DATA PROVIDED =>

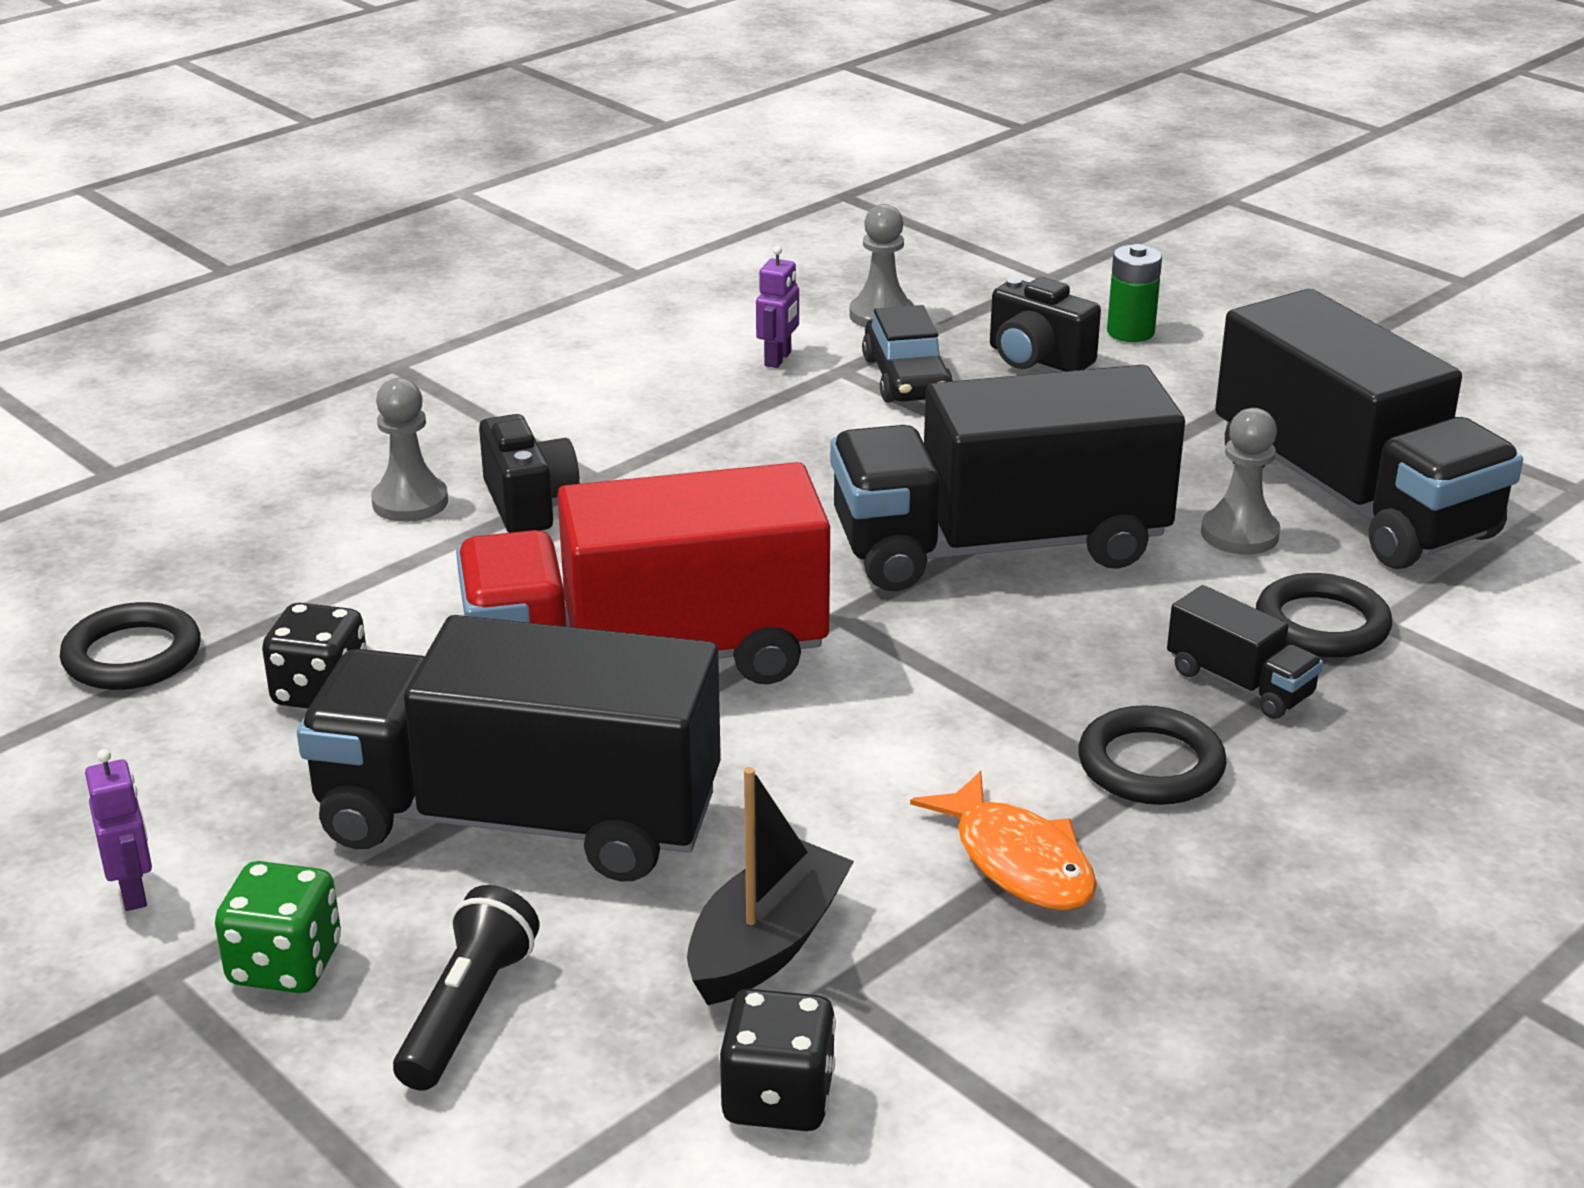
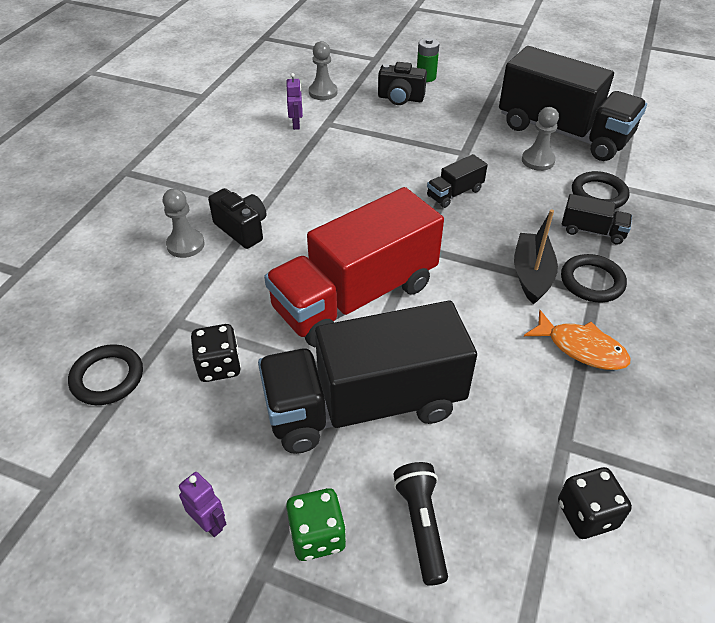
camera: 25 degrees left, 15 degrees up
black boat [687,767,854,1005] -> black boat moved to [514,209,558,305]
black truck [830,365,1185,591] -> black truck [427,154,488,208], size x0.42
black car [862,305,953,403] -> none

ASSIGNMENT =>
When you repeat the material above, keep every word exact and leave out the pictures.

EXERCISE ANSWER =>
camera: 25 degrees left, 15 degrees up
black boat [687,767,854,1005] -> black boat moved to [514,209,558,305]
black truck [830,365,1185,591] -> black truck [427,154,488,208], size x0.42
black car [862,305,953,403] -> none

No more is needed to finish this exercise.